Task: Every line in the records below that holds "none" must be identified and copied.

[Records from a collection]

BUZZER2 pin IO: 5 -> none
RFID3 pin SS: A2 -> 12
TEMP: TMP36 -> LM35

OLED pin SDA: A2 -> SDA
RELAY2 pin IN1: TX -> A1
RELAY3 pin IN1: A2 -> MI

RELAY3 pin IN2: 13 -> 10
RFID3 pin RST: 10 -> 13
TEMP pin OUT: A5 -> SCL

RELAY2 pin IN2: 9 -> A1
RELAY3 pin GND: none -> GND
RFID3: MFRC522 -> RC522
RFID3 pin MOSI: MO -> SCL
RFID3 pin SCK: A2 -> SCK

Solution to this task:
BUZZER2 pin IO: 5 -> none
RELAY3 pin GND: none -> GND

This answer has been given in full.